Renombra "cyan star" como "cyan diamond" en todos los registros y reproduce sus líneas sin ningún otro cambio. Omite de la respuesta las líneas de imagen.

Registros proporcionados:
◇ ◇ ◇ ◇ ◇ ◇ ◇
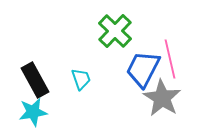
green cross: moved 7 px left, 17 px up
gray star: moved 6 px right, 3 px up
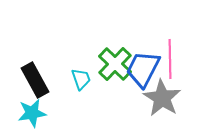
green cross: moved 33 px down
pink line: rotated 12 degrees clockwise
cyan star: moved 1 px left, 1 px down
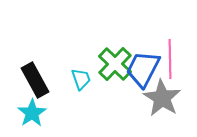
cyan star: rotated 24 degrees counterclockwise
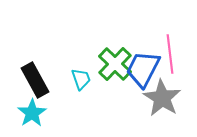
pink line: moved 5 px up; rotated 6 degrees counterclockwise
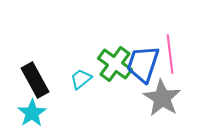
green cross: rotated 8 degrees counterclockwise
blue trapezoid: moved 5 px up; rotated 9 degrees counterclockwise
cyan trapezoid: rotated 110 degrees counterclockwise
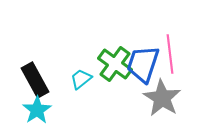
cyan star: moved 5 px right, 3 px up
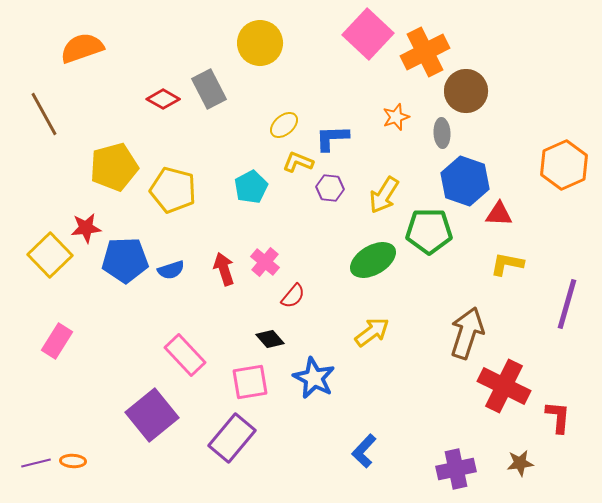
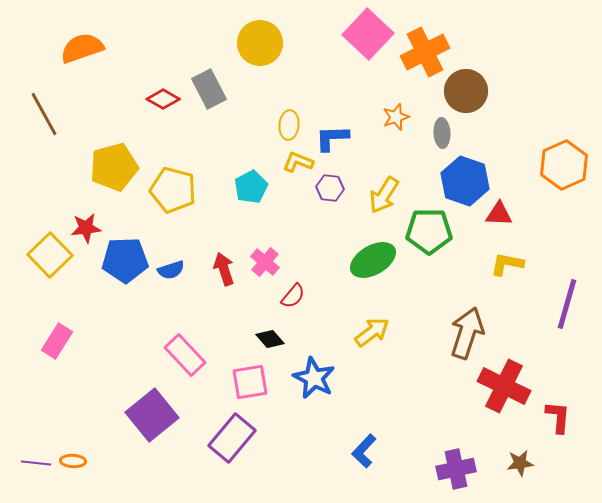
yellow ellipse at (284, 125): moved 5 px right; rotated 44 degrees counterclockwise
purple line at (36, 463): rotated 20 degrees clockwise
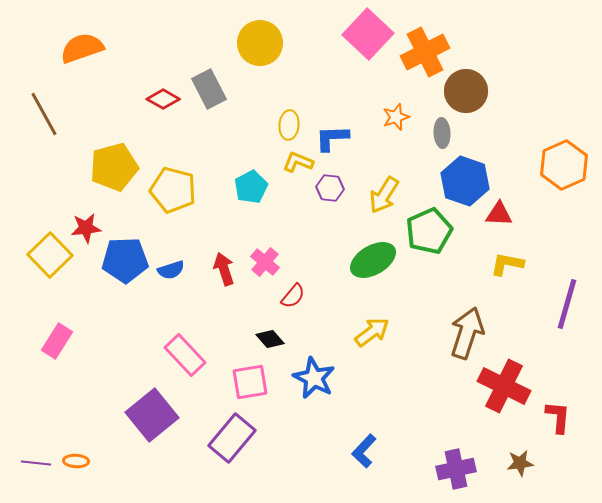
green pentagon at (429, 231): rotated 24 degrees counterclockwise
orange ellipse at (73, 461): moved 3 px right
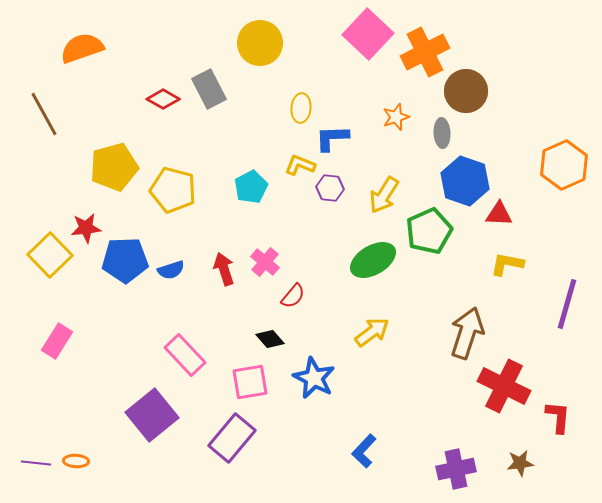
yellow ellipse at (289, 125): moved 12 px right, 17 px up
yellow L-shape at (298, 162): moved 2 px right, 3 px down
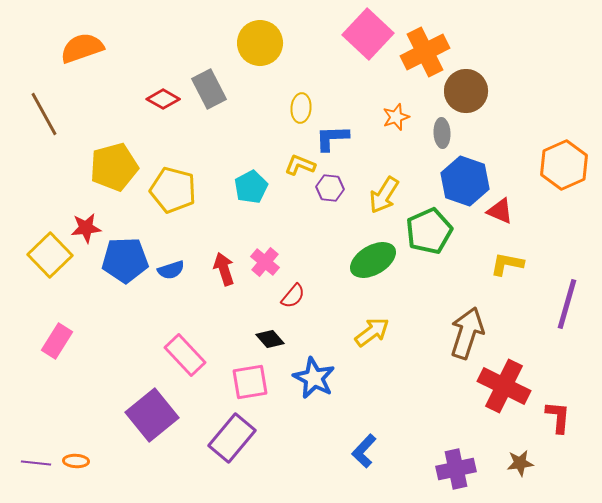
red triangle at (499, 214): moved 1 px right, 3 px up; rotated 20 degrees clockwise
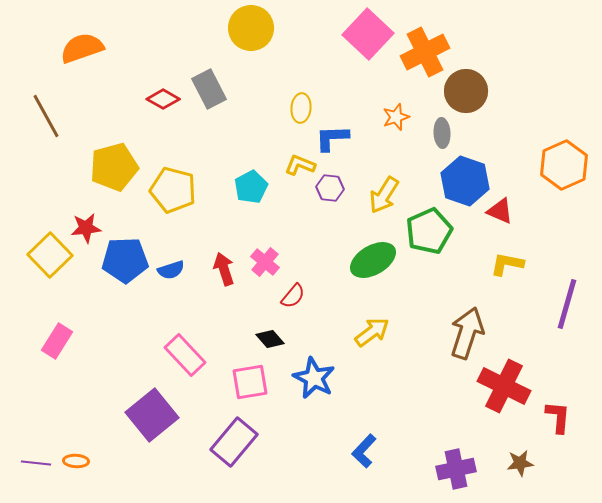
yellow circle at (260, 43): moved 9 px left, 15 px up
brown line at (44, 114): moved 2 px right, 2 px down
purple rectangle at (232, 438): moved 2 px right, 4 px down
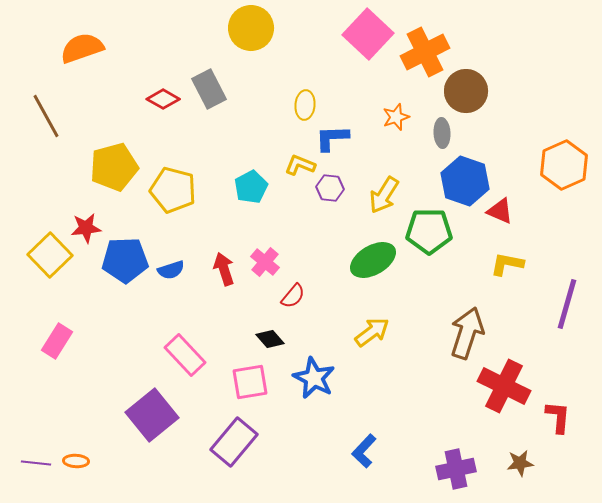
yellow ellipse at (301, 108): moved 4 px right, 3 px up
green pentagon at (429, 231): rotated 24 degrees clockwise
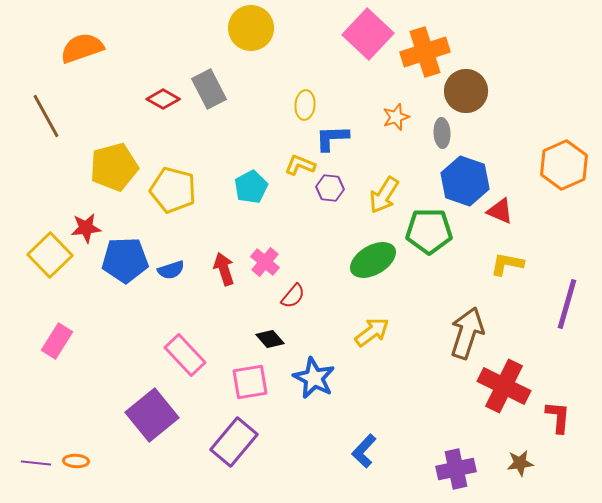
orange cross at (425, 52): rotated 9 degrees clockwise
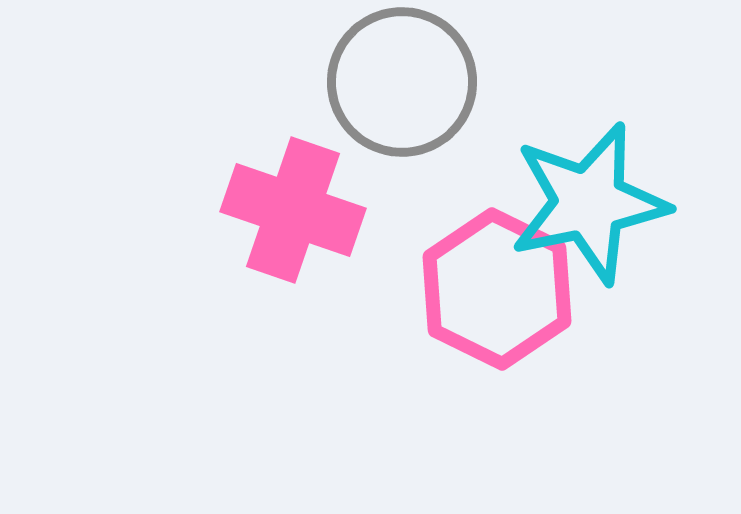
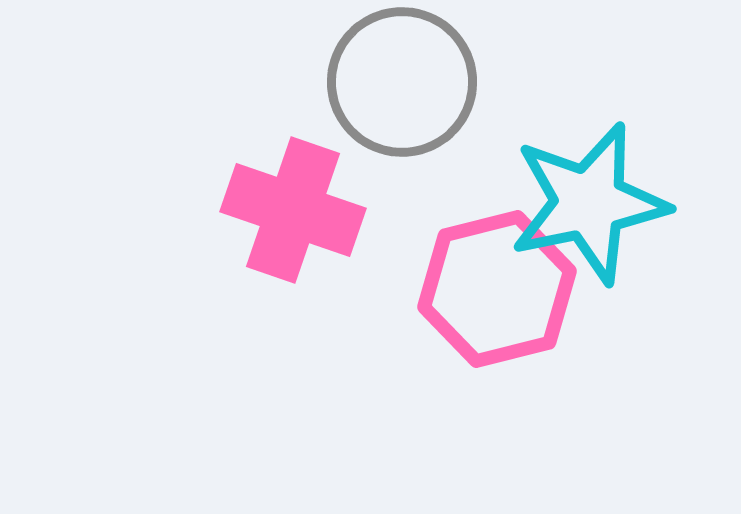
pink hexagon: rotated 20 degrees clockwise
◇ ◇ ◇ ◇ ◇ ◇ ◇
Respuesta:
green cross: moved 7 px left, 17 px up
gray star: moved 6 px right, 3 px up
green cross: moved 33 px down
pink line: rotated 12 degrees clockwise
cyan diamond: moved 1 px left, 1 px down
cyan diamond: rotated 24 degrees counterclockwise
pink line: moved 5 px up; rotated 6 degrees counterclockwise
green cross: rotated 8 degrees counterclockwise
blue trapezoid: moved 5 px up; rotated 9 degrees counterclockwise
cyan trapezoid: rotated 110 degrees counterclockwise
cyan diamond: moved 5 px right, 3 px up
yellow ellipse at (284, 125): moved 5 px right; rotated 44 degrees counterclockwise
purple line at (36, 463): rotated 20 degrees clockwise
green pentagon at (429, 231): rotated 24 degrees counterclockwise
orange ellipse at (73, 461): moved 3 px right
yellow ellipse at (289, 125): moved 12 px right, 17 px up
yellow L-shape at (298, 162): moved 2 px right, 3 px down
red triangle at (499, 214): moved 1 px right, 3 px up; rotated 20 degrees clockwise
yellow circle at (260, 43): moved 9 px left, 15 px up
brown line at (44, 114): moved 2 px right, 2 px down
purple rectangle at (232, 438): moved 2 px right, 4 px down
yellow ellipse at (301, 108): moved 4 px right, 3 px up
green pentagon at (429, 231): rotated 24 degrees clockwise
orange cross at (425, 52): rotated 9 degrees clockwise
pink hexagon: rotated 20 degrees clockwise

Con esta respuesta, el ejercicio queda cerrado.